Retype the data that follows exactly. No pictures belong in the copy.

━━━━━ PROVIDED DATA

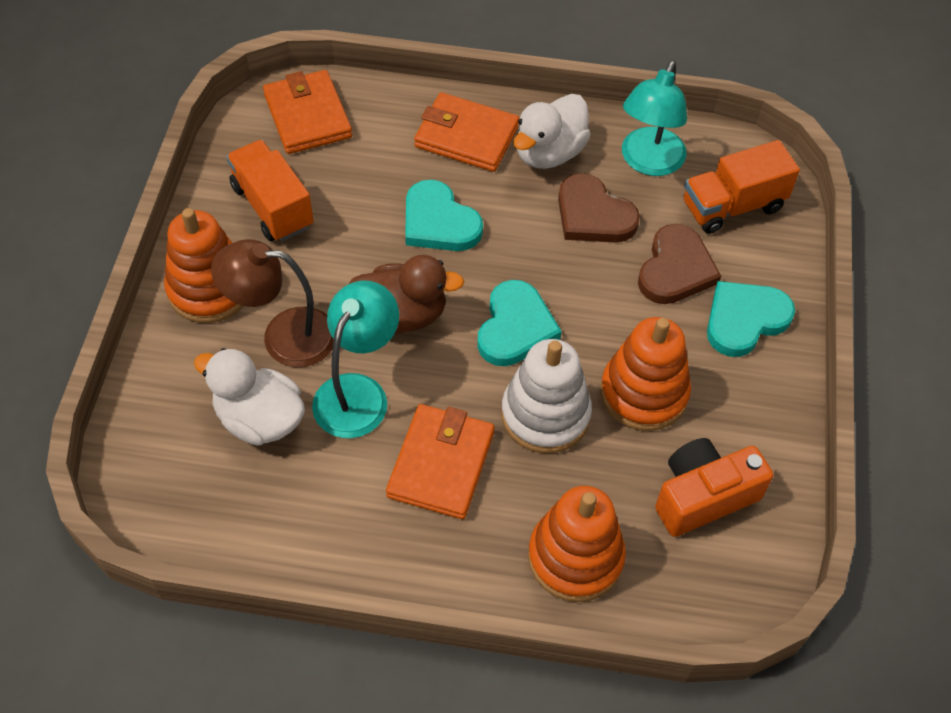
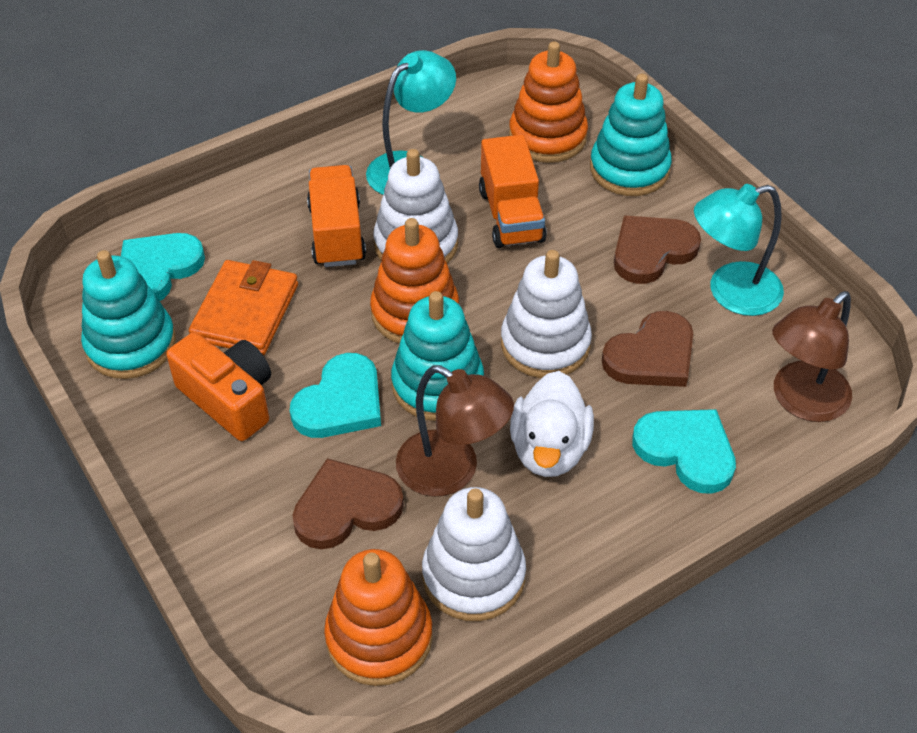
brown duck: 1 -> 0
brown heart: 2 -> 3
brown lamp: 1 -> 2
orange wallet: 3 -> 1
turquoise stacking toy: 0 -> 3
white duck: 2 -> 1
white stacking toy: 1 -> 3

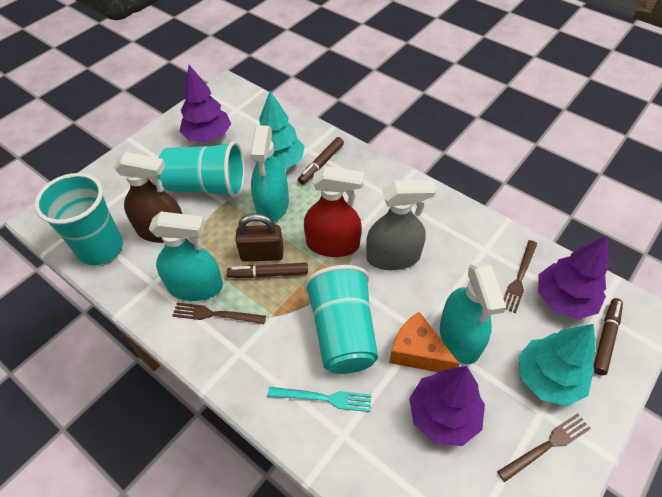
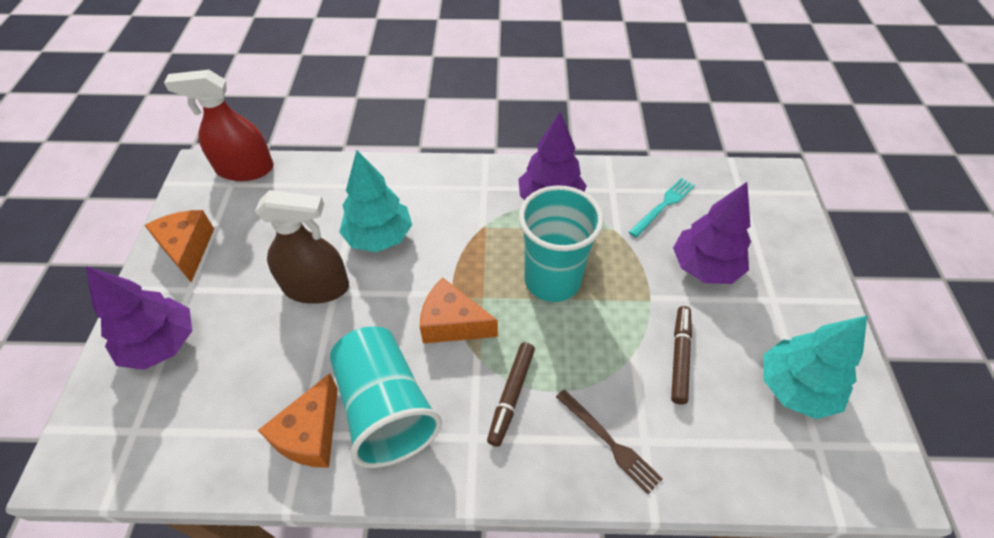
brown fork: 3 -> 1
brown marker: 3 -> 2
brown padlock: 1 -> 0
grey spray bottle: 1 -> 0
orange cheese: 1 -> 3
turquoise cup: 3 -> 2
turquoise spray bottle: 3 -> 0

━━━━━━━━━━

- SOLUTION FOR THIS TASK -
brown duck: 1 -> 0
brown heart: 2 -> 3
brown lamp: 1 -> 2
orange wallet: 3 -> 1
turquoise stacking toy: 0 -> 3
white duck: 2 -> 1
white stacking toy: 1 -> 3

brown fork: 3 -> 1
brown marker: 3 -> 2
brown padlock: 1 -> 0
grey spray bottle: 1 -> 0
orange cheese: 1 -> 3
turquoise cup: 3 -> 2
turquoise spray bottle: 3 -> 0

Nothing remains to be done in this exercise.